======== SUPPLIED RECORDS ========
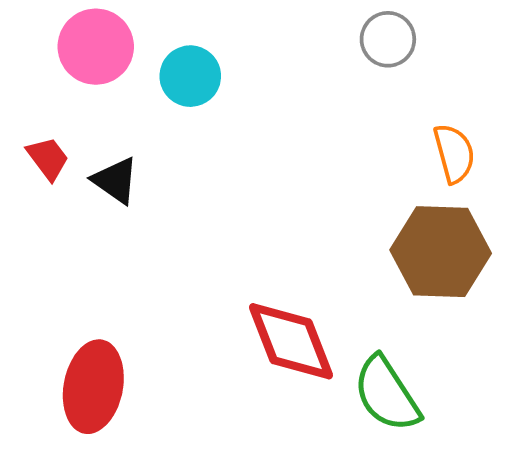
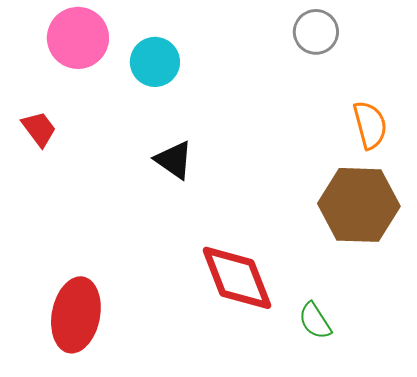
black triangle: (115, 180) -> (174, 160), moved
green semicircle: (387, 394) -> (315, 321), size x0.6

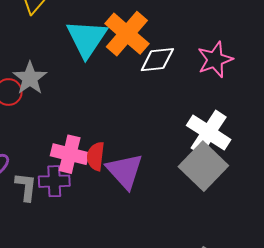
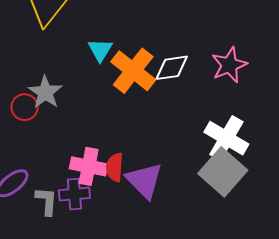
orange cross: (127, 34) -> (133, 71), moved
cyan triangle: (87, 38) -> (100, 50), size x0.6

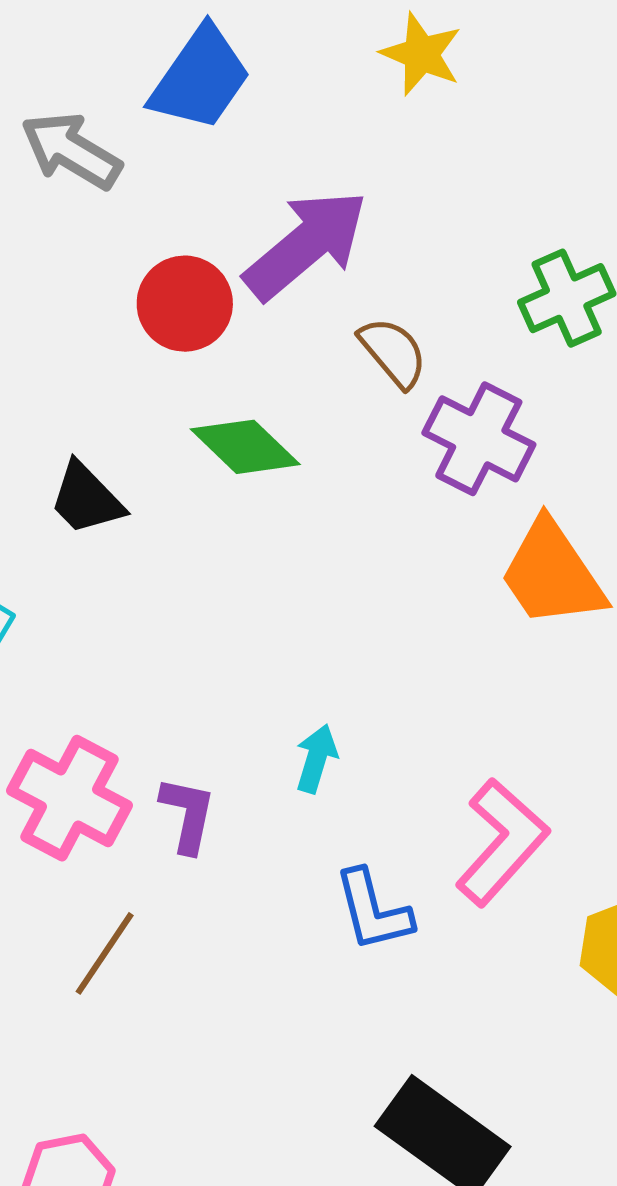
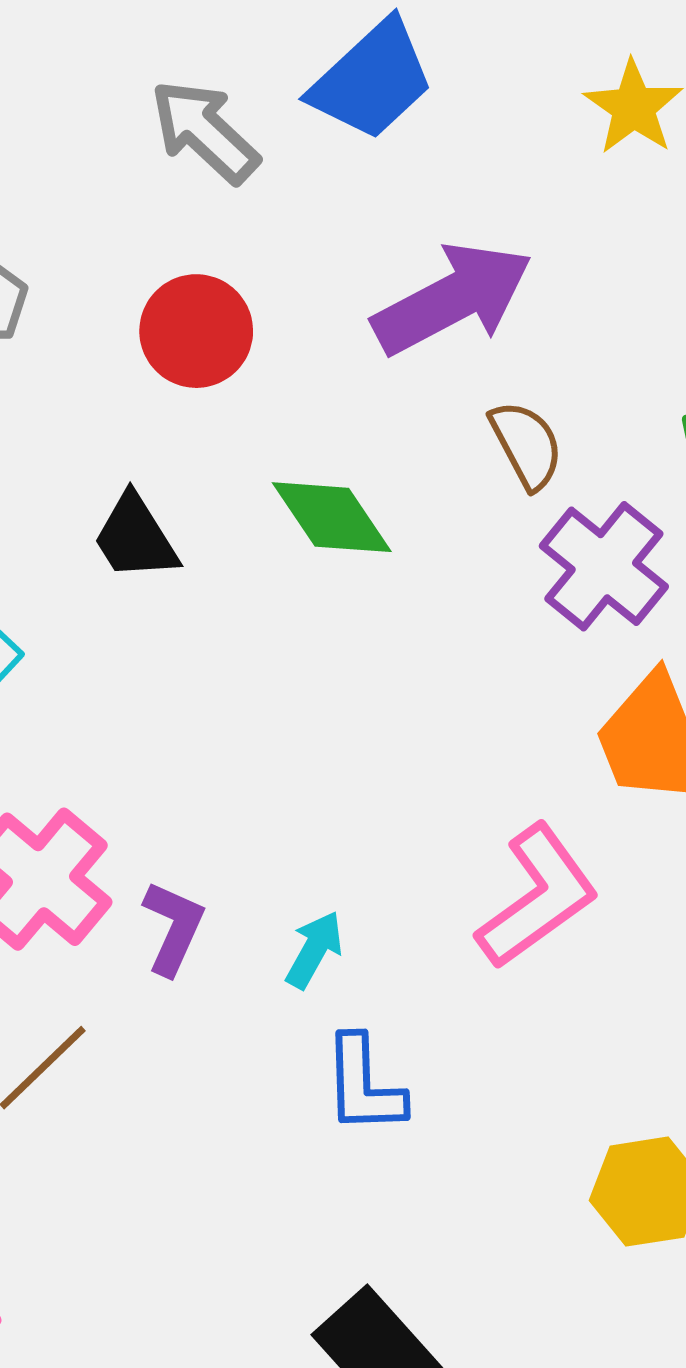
red circle: (185, 304) -> (196, 331), moved
cyan arrow: (316, 759) -> (314, 950), moved
pink L-shape: (502, 842) -> (537, 897), moved

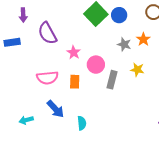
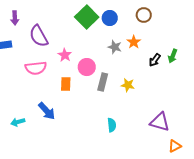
yellow star: (137, 70) -> (128, 85), moved
pink semicircle: (47, 78) -> (36, 68), moved
cyan semicircle: (82, 123) -> (112, 125), moved

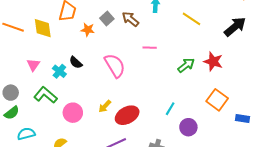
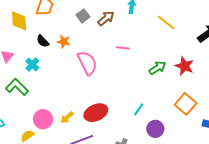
brown arrow: (130, 19) -> (106, 18), turned 96
orange star: (88, 30) -> (64, 42), moved
black semicircle: (76, 62) -> (43, 41), moved
yellow arrow: (105, 106) -> (67, 117), moved
pink circle: (73, 113) -> (43, 119), moved

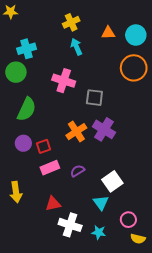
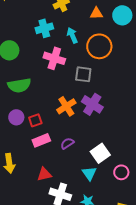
cyan arrow: (76, 47) -> (72, 35), moved
cyan cross: (27, 49) -> (44, 28), moved
orange circle: (134, 68) -> (99, 46), moved
green semicircle: (27, 109) -> (19, 85), turned 55
pink circle: (128, 220) -> (121, 172), moved

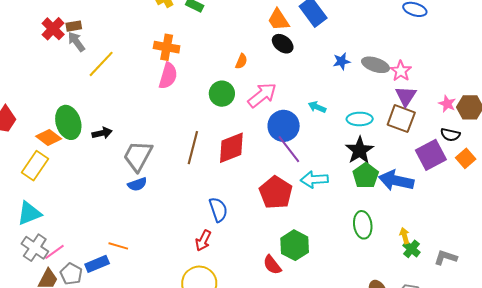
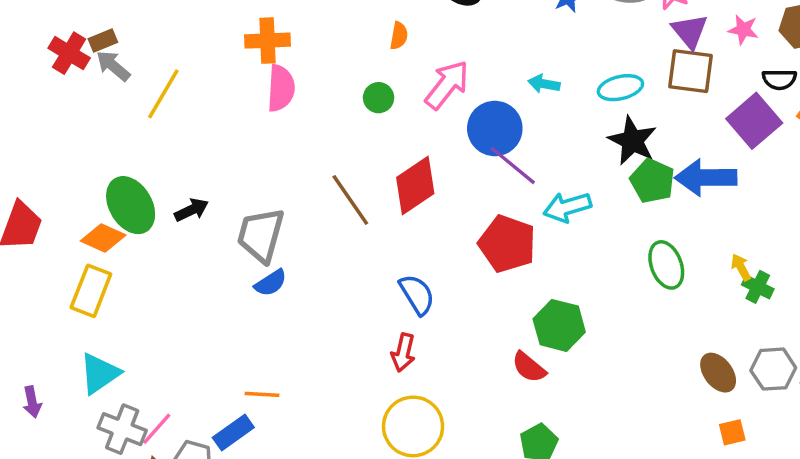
green circle: (222, 94) -> (379, 98), size x0.7
pink star: (447, 104) -> (743, 30), moved
brown line: (193, 148) -> (350, 200), turned -36

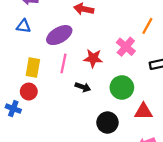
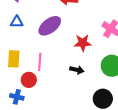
pink line: (64, 63) -> (40, 62), moved
yellow rectangle: (33, 67) -> (14, 59), moved

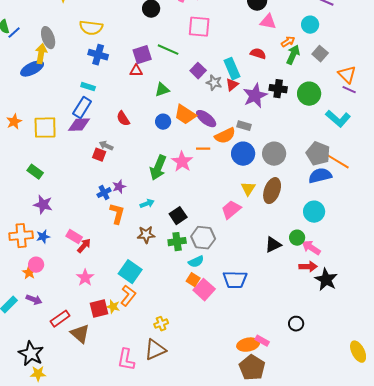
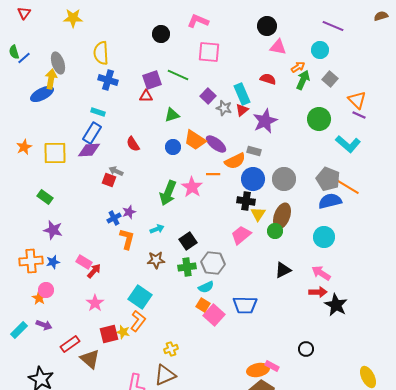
yellow semicircle: (91, 28) -> (101, 53), turned 80
black cross: (278, 89) -> (246, 201), moved
green circle: (297, 238) -> (275, 231), moved

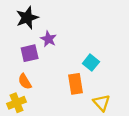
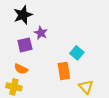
orange semicircle: (25, 81) -> (21, 69), turned -32
yellow cross: (17, 103) -> (14, 87), turned 35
========
TASK TO CARRY OUT -> Extract from the material above the stretch running from the line containing "black semicircle: (76, 62) -> (43, 41), moved" through the line containing "pink line: (64, 63) -> (40, 62), moved". Keep the text exact and the pictures out.

TASK OUTPUT ->
black semicircle: (76, 62) -> (43, 41), moved
yellow arrow: (105, 106) -> (67, 117), moved
pink circle: (73, 113) -> (43, 119), moved

cyan arrow: (76, 47) -> (72, 35), moved
cyan cross: (27, 49) -> (44, 28), moved
orange circle: (134, 68) -> (99, 46), moved
green semicircle: (27, 109) -> (19, 85), turned 55
pink circle: (128, 220) -> (121, 172), moved

green circle: (222, 94) -> (379, 98), size x0.7
pink star: (447, 104) -> (743, 30), moved
brown line: (193, 148) -> (350, 200), turned -36

pink line: (64, 63) -> (40, 62), moved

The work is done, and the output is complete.